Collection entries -

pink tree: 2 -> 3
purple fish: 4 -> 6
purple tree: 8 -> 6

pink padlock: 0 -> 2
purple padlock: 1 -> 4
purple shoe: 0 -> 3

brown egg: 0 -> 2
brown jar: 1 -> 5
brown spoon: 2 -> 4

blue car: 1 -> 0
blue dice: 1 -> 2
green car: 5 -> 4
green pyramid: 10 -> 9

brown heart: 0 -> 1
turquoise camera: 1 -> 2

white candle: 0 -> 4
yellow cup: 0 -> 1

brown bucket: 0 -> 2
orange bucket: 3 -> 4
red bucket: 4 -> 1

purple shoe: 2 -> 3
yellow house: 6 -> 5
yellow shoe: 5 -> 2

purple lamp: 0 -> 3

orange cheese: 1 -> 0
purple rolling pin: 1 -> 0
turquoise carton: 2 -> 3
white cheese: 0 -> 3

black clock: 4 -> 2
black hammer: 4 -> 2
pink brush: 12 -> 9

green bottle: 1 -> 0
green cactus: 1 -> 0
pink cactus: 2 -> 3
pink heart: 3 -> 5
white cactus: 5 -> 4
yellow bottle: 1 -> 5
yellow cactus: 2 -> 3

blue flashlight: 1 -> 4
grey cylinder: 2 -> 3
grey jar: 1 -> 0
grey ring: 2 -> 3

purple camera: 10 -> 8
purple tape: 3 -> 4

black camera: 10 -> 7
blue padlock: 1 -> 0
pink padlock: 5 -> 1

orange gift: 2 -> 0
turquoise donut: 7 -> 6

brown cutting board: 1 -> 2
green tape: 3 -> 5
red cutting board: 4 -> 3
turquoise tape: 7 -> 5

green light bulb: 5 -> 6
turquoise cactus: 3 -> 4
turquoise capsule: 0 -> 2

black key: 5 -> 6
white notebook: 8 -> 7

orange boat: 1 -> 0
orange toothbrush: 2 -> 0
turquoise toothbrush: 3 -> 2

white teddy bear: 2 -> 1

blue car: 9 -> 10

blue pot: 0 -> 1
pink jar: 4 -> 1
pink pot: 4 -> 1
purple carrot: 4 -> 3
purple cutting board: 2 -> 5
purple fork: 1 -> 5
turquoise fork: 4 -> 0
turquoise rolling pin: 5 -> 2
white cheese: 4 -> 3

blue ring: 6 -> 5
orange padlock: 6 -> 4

EXERCISE AIM -
Give back precisely the lines above that start at the line containing "purple camera: 10 -> 8" and end at the line containing "white teddy bear: 2 -> 1", inclusive. No other lines belong in the output.

SOLUTION FOR THIS EXERCISE -
purple camera: 10 -> 8
purple tape: 3 -> 4

black camera: 10 -> 7
blue padlock: 1 -> 0
pink padlock: 5 -> 1

orange gift: 2 -> 0
turquoise donut: 7 -> 6

brown cutting board: 1 -> 2
green tape: 3 -> 5
red cutting board: 4 -> 3
turquoise tape: 7 -> 5

green light bulb: 5 -> 6
turquoise cactus: 3 -> 4
turquoise capsule: 0 -> 2

black key: 5 -> 6
white notebook: 8 -> 7

orange boat: 1 -> 0
orange toothbrush: 2 -> 0
turquoise toothbrush: 3 -> 2

white teddy bear: 2 -> 1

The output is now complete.